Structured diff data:
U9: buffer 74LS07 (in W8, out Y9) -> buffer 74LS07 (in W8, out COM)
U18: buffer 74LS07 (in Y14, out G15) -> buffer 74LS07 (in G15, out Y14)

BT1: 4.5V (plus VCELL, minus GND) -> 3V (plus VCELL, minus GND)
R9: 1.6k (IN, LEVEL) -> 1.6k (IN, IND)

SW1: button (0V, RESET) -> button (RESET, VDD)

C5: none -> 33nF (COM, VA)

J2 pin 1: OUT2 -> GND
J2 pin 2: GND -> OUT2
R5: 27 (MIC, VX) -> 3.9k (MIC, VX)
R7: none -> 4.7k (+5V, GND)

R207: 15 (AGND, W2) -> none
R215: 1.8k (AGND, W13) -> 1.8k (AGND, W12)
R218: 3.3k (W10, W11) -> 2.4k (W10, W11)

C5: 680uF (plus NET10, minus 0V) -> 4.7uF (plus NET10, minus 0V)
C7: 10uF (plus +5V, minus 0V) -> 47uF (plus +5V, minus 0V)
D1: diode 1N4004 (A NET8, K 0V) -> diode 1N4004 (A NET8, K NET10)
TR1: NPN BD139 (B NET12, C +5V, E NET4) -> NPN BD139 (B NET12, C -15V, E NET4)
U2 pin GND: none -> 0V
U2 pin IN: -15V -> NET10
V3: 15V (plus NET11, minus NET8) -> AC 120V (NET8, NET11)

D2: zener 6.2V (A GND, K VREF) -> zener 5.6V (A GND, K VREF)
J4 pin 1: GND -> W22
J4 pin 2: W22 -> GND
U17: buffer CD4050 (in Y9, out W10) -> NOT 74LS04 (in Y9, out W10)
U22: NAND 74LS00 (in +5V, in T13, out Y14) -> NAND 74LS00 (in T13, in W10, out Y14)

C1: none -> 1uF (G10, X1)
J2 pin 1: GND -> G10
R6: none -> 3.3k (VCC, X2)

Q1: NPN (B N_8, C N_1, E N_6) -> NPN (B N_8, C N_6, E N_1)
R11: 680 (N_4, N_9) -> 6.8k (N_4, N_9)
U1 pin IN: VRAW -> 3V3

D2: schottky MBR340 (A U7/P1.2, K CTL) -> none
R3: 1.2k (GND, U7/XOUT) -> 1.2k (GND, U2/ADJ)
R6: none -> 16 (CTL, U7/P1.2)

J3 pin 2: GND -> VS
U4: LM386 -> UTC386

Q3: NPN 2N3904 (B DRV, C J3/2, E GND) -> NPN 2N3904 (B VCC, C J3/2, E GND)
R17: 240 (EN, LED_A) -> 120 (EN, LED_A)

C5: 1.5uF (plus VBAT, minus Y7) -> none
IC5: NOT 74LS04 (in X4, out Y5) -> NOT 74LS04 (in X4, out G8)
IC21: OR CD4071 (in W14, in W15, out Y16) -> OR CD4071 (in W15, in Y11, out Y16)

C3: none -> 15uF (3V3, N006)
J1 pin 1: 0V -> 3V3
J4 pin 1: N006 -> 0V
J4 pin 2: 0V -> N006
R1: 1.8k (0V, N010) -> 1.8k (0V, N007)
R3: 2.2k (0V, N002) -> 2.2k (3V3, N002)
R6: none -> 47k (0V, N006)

> **Task description**: Word for word, restate the lines above from the line containing "J2 pin 1: OUT2 -> GND" through the line containing "D2: zener 6.2V", with both included and nothing else.

> **Answer**:
J2 pin 1: OUT2 -> GND
J2 pin 2: GND -> OUT2
R5: 27 (MIC, VX) -> 3.9k (MIC, VX)
R7: none -> 4.7k (+5V, GND)

R207: 15 (AGND, W2) -> none
R215: 1.8k (AGND, W13) -> 1.8k (AGND, W12)
R218: 3.3k (W10, W11) -> 2.4k (W10, W11)

C5: 680uF (plus NET10, minus 0V) -> 4.7uF (plus NET10, minus 0V)
C7: 10uF (plus +5V, minus 0V) -> 47uF (plus +5V, minus 0V)
D1: diode 1N4004 (A NET8, K 0V) -> diode 1N4004 (A NET8, K NET10)
TR1: NPN BD139 (B NET12, C +5V, E NET4) -> NPN BD139 (B NET12, C -15V, E NET4)
U2 pin GND: none -> 0V
U2 pin IN: -15V -> NET10
V3: 15V (plus NET11, minus NET8) -> AC 120V (NET8, NET11)

D2: zener 6.2V (A GND, K VREF) -> zener 5.6V (A GND, K VREF)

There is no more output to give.